§ **Exercise instructions**:
Restate all the data word for word and omit the pictures.

----- Excerpted data -----

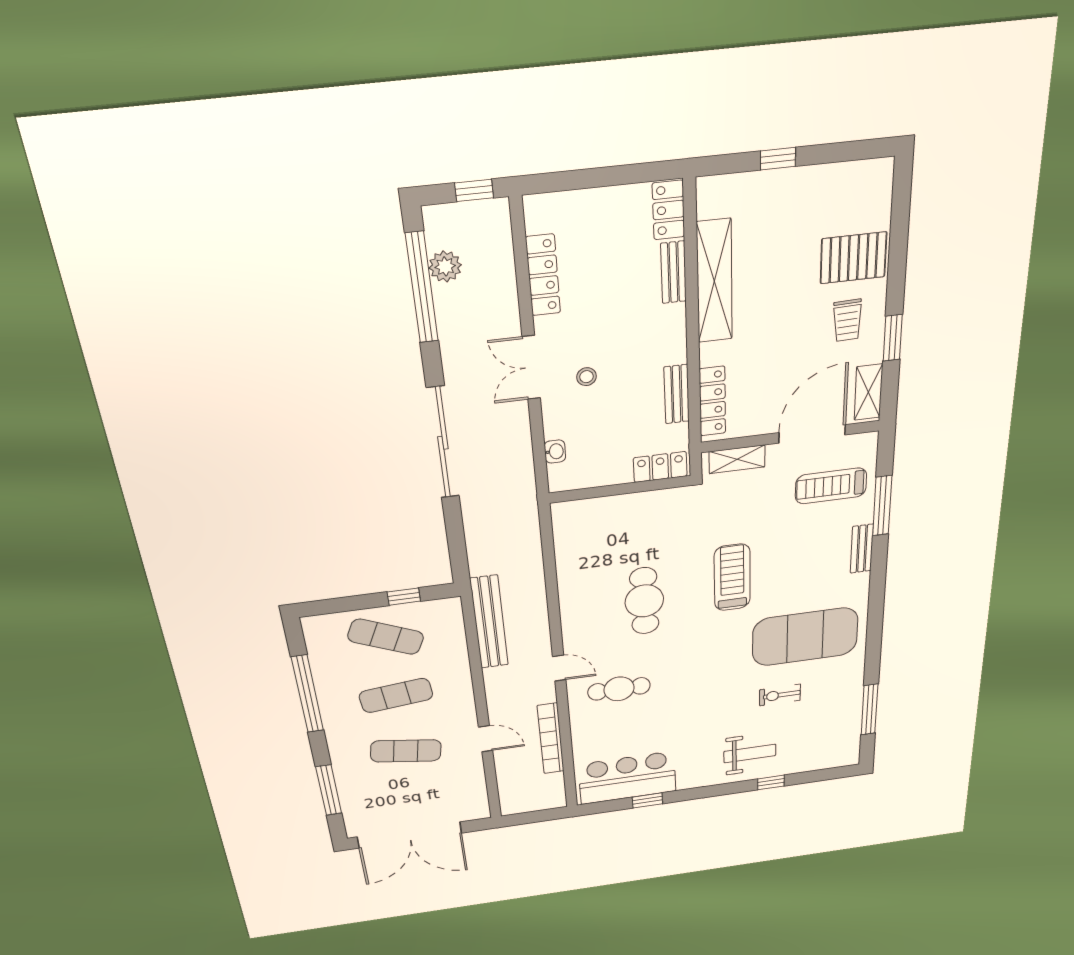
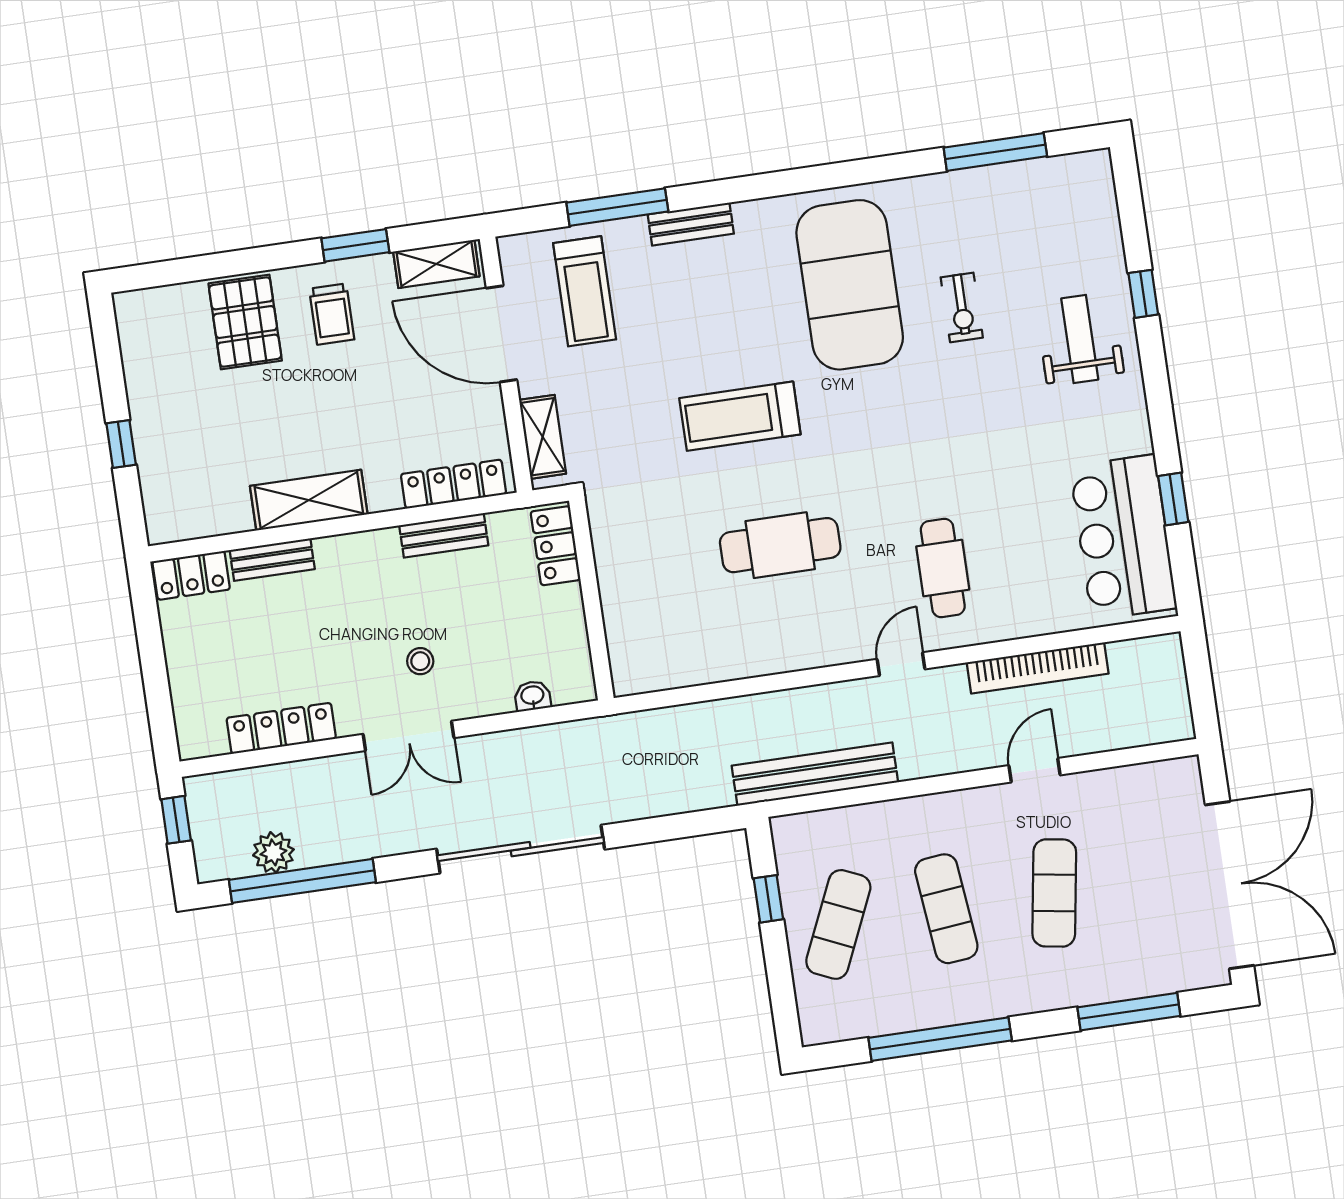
shelving: (714, 281) -> (309, 500), width x0.68
trolley: (847, 320) -> (332, 314), turned 92

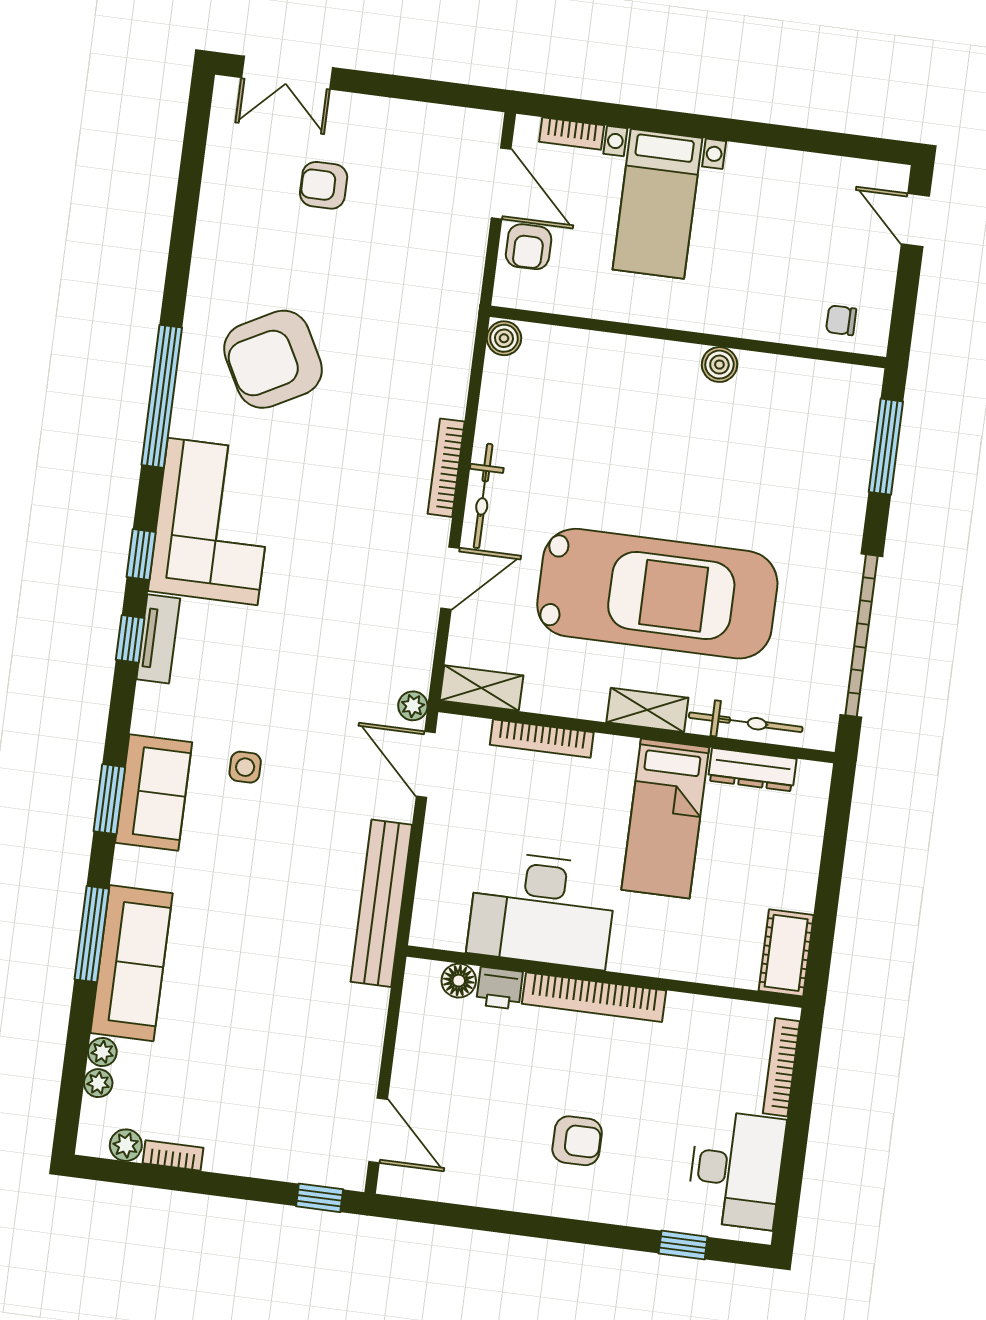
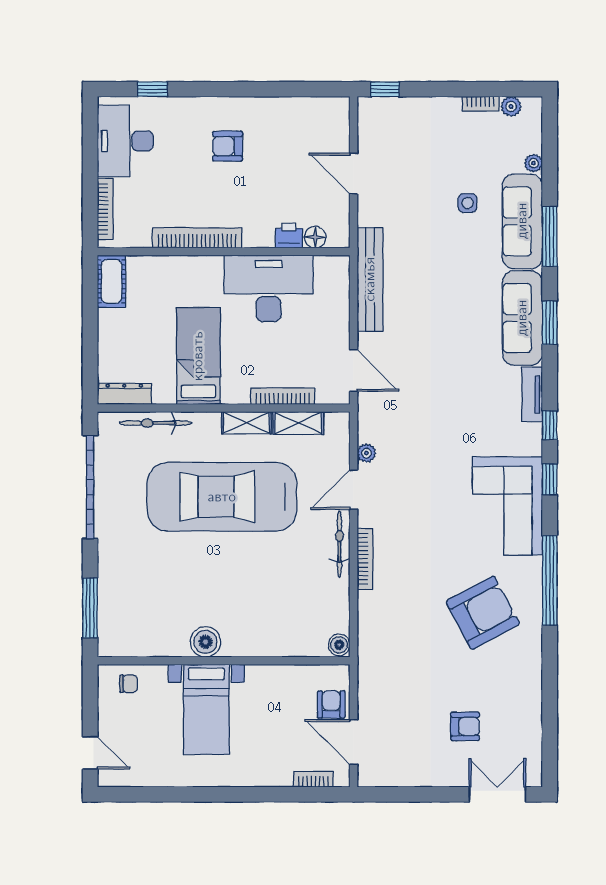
bed with nightstands: (657, 204) -> (206, 709), moved, turned 180
boiler: (719, 365) -> (206, 642), width x1.36, depth x1.36
tv unit: (158, 639) -> (532, 395), moved
shelving: (482, 688) -> (298, 423), moved
plant: (413, 706) -> (366, 453), moved
shelving: (647, 710) -> (246, 423), moved
side table: (245, 767) -> (468, 203), moved
dresser: (752, 770) -> (124, 394), moved
sofa: (154, 792) -> (522, 318), width x1.36
bookcase: (594, 997) -> (197, 238), moved
plant: (98, 1083) -> (534, 143), removed
door: (378, 1130) -> (354, 173), moved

-----

§ **Written answer**:
shelving: (714, 281) -> (309, 500), width x0.68
trolley: (847, 320) -> (332, 314), turned 92

bed with nightstands: (657, 204) -> (206, 709), moved, turned 180
boiler: (719, 365) -> (206, 642), width x1.36, depth x1.36
tv unit: (158, 639) -> (532, 395), moved
shelving: (482, 688) -> (298, 423), moved
plant: (413, 706) -> (366, 453), moved
shelving: (647, 710) -> (246, 423), moved
side table: (245, 767) -> (468, 203), moved
dresser: (752, 770) -> (124, 394), moved
sofa: (154, 792) -> (522, 318), width x1.36
bookcase: (594, 997) -> (197, 238), moved
plant: (98, 1083) -> (534, 143), removed
door: (378, 1130) -> (354, 173), moved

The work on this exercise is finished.